▶ [The problem]
Among the lines below, list those containing the string "VBAT".

[Start of Attachment]

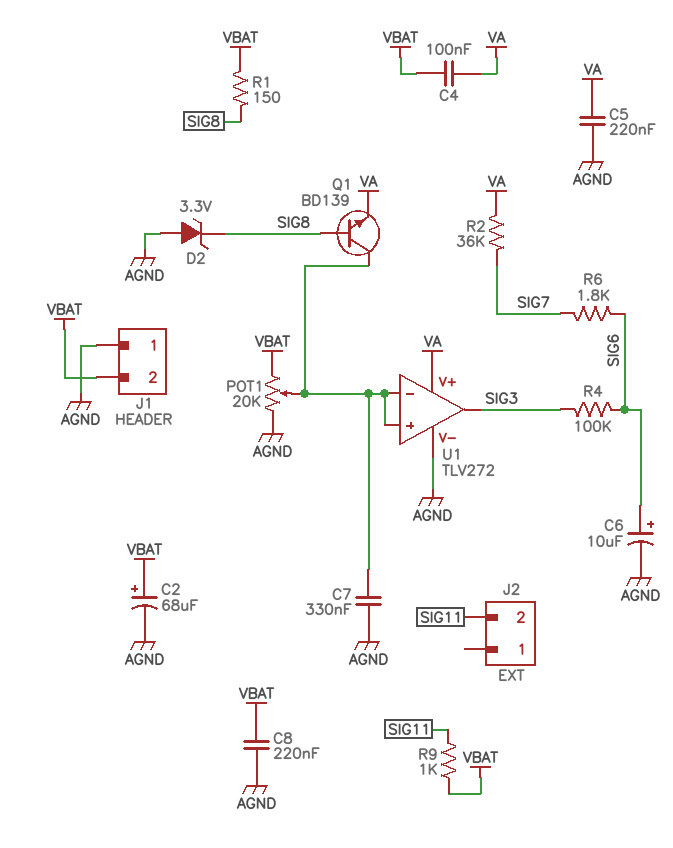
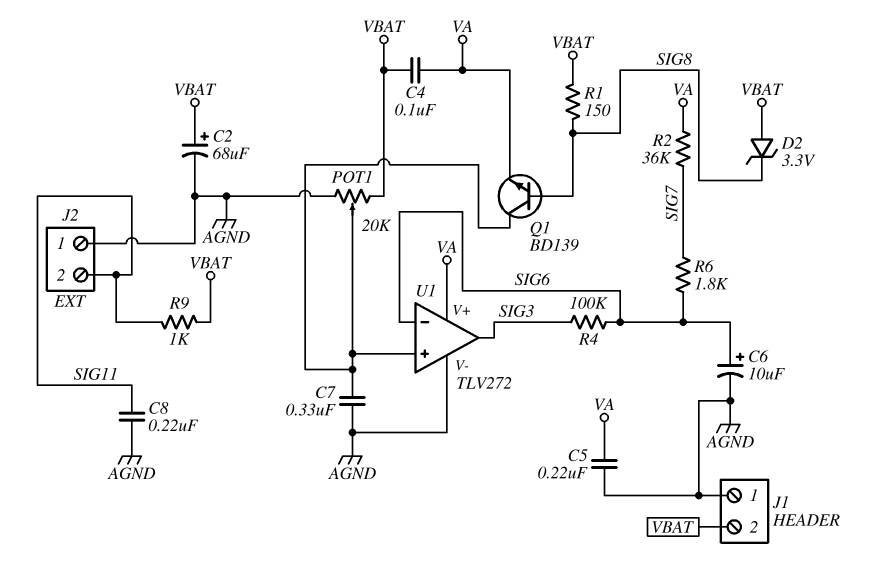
C8: 220nF (AGND, VBAT) -> 220nF (AGND, SIG11)
D2: zener 3.3V (A AGND, K SIG8) -> zener 3.3V (A VBAT, K SIG8)
J2 pin 1: none -> AGND
U1 pin in-: U1/in+ -> SIG6

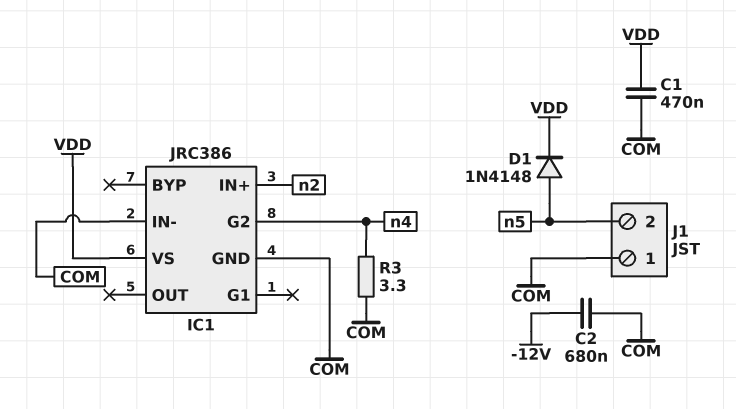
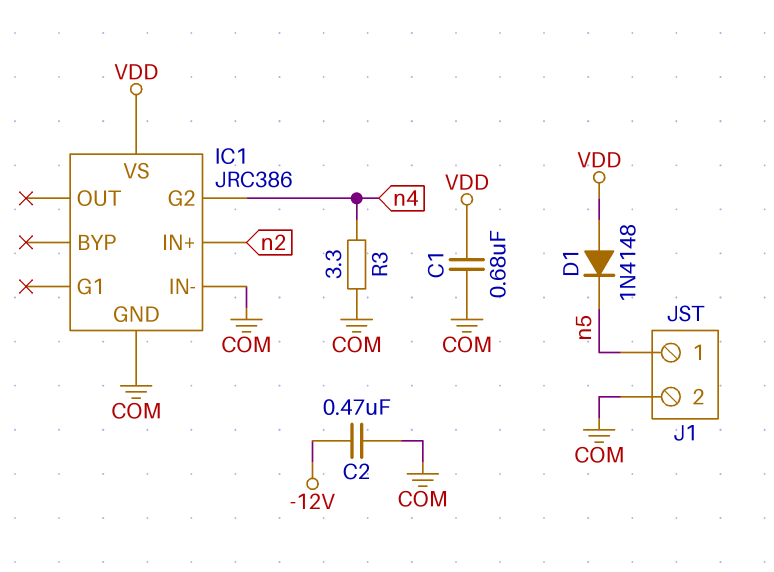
C1: 470nF (COM, VDD) -> 680nF (COM, VDD)
C2: 680nF (-12V, COM) -> 470nF (-12V, COM)
D1: diode 1N4148 (A n5, K VDD) -> diode 1N4148 (A VDD, K n5)
J1 pin 1: COM -> n5
J1 pin 2: n5 -> COM

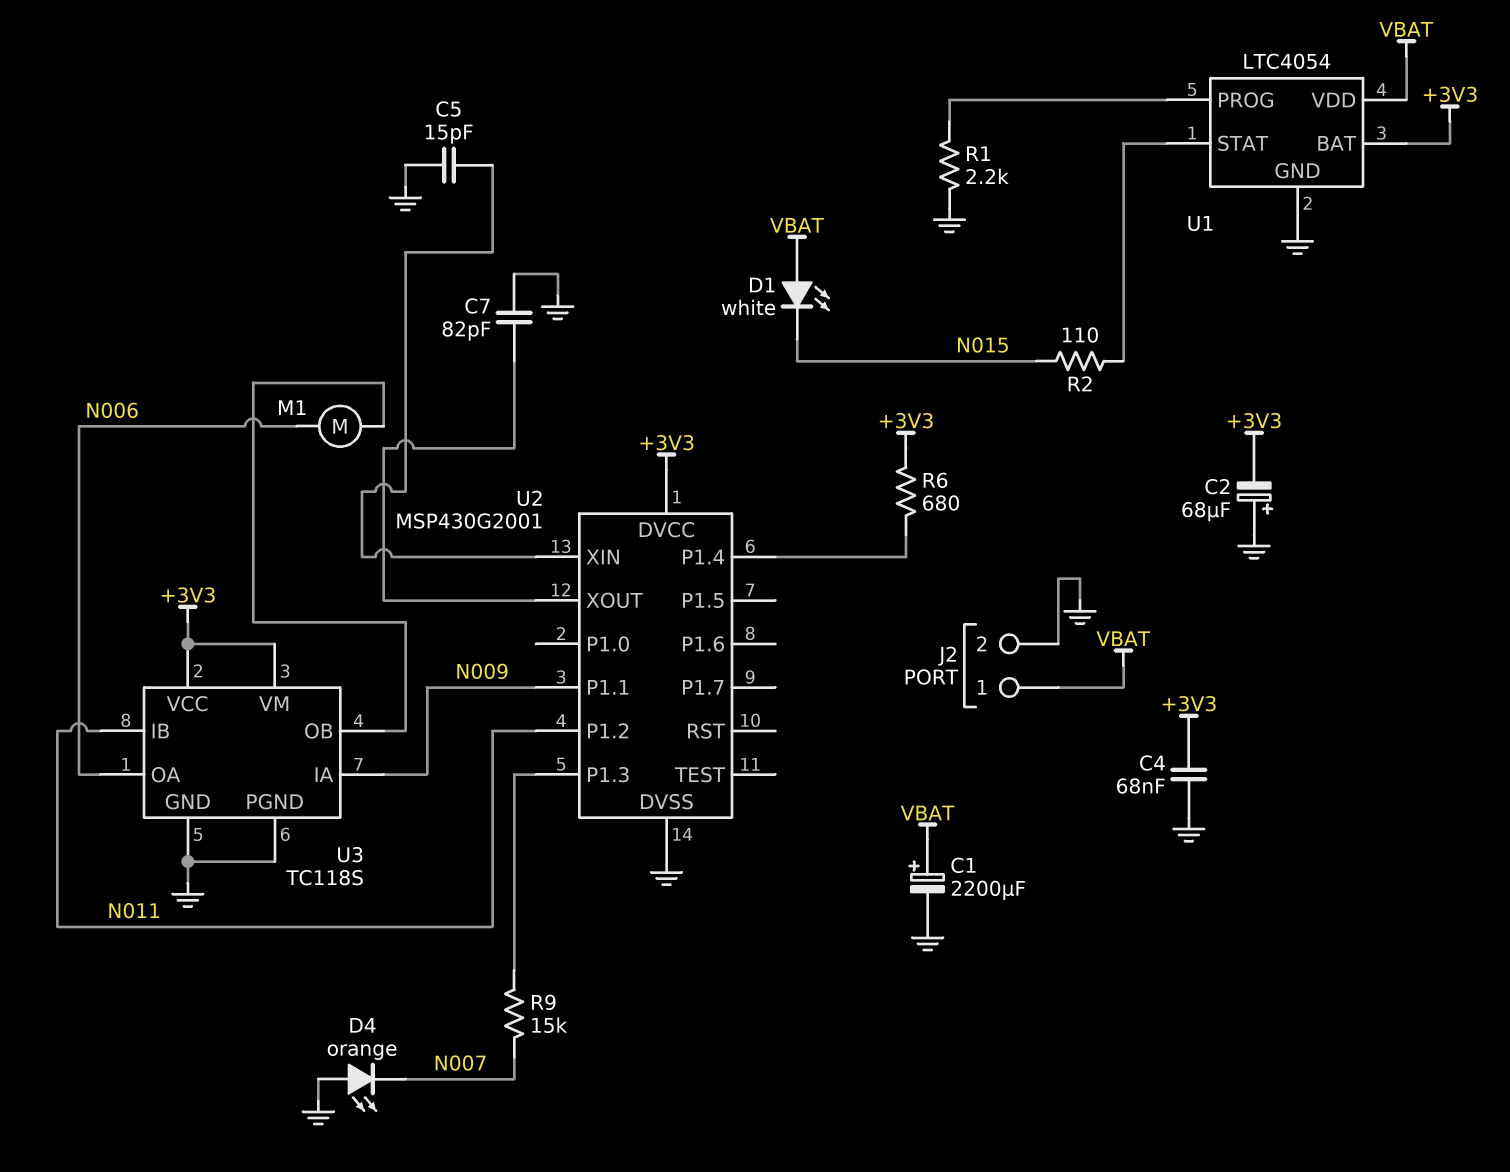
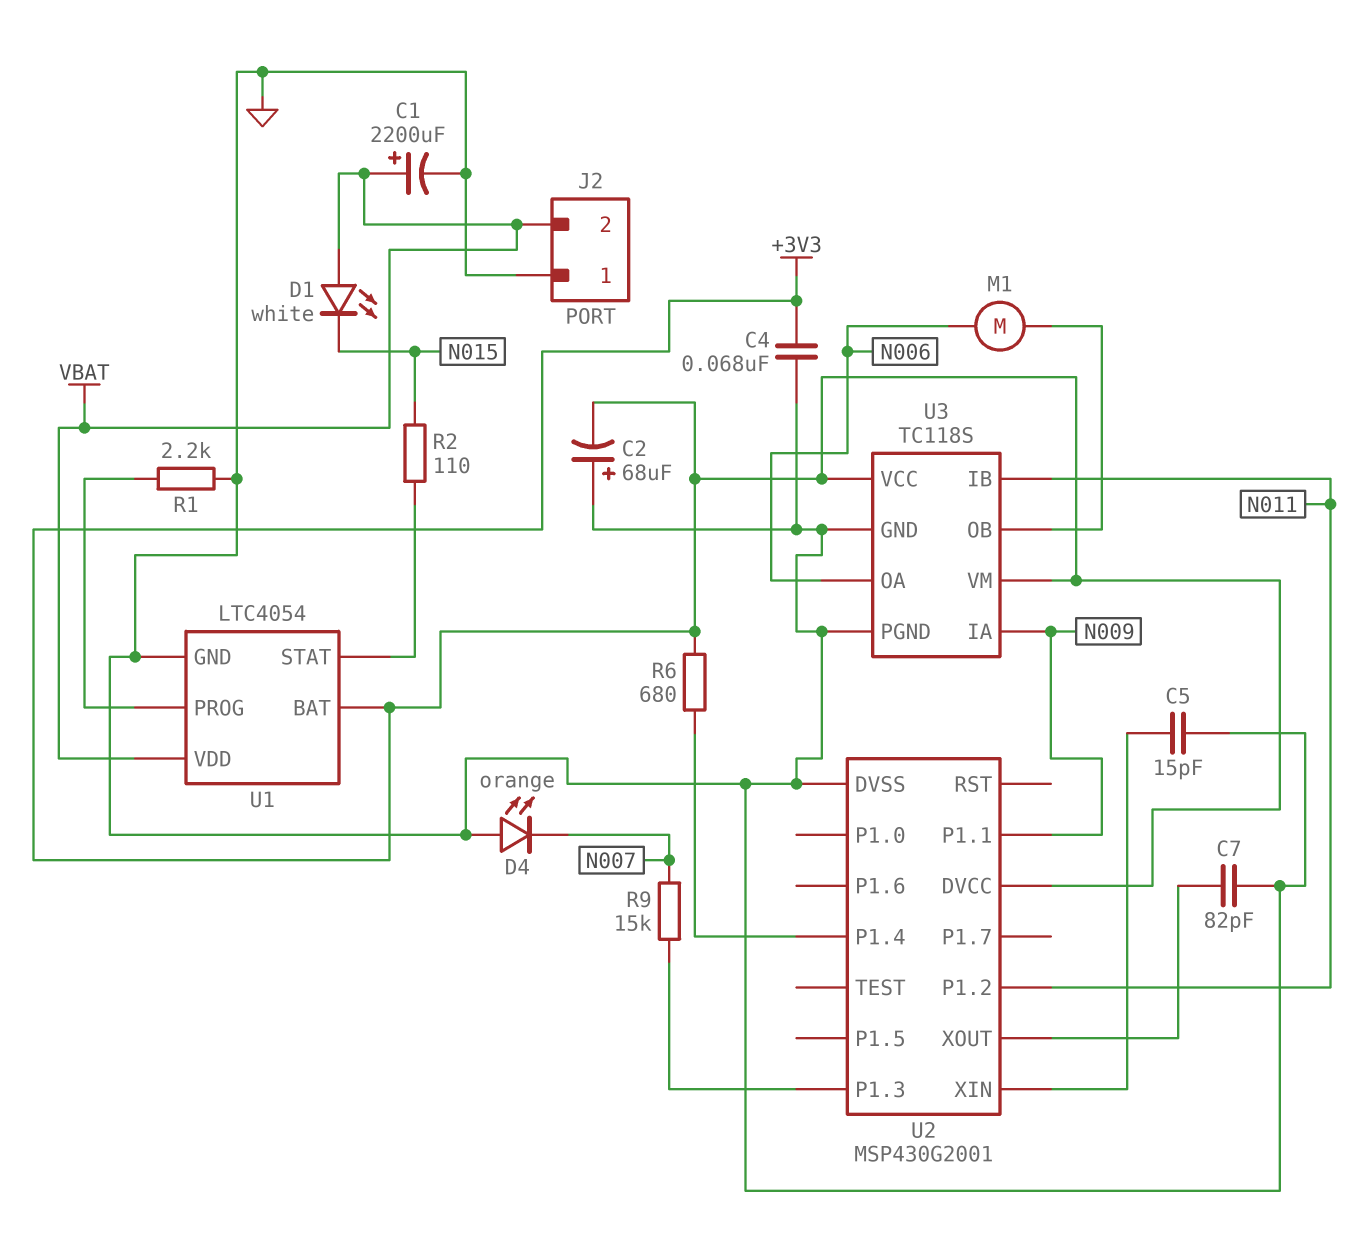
J2 pin 1: VBAT -> GND
J2 pin 2: GND -> VBAT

[End of Attachment]

▶ [Response to this exercise]
C8: 220nF (AGND, VBAT) -> 220nF (AGND, SIG11)
D2: zener 3.3V (A AGND, K SIG8) -> zener 3.3V (A VBAT, K SIG8)
J2 pin 1: VBAT -> GND
J2 pin 2: GND -> VBAT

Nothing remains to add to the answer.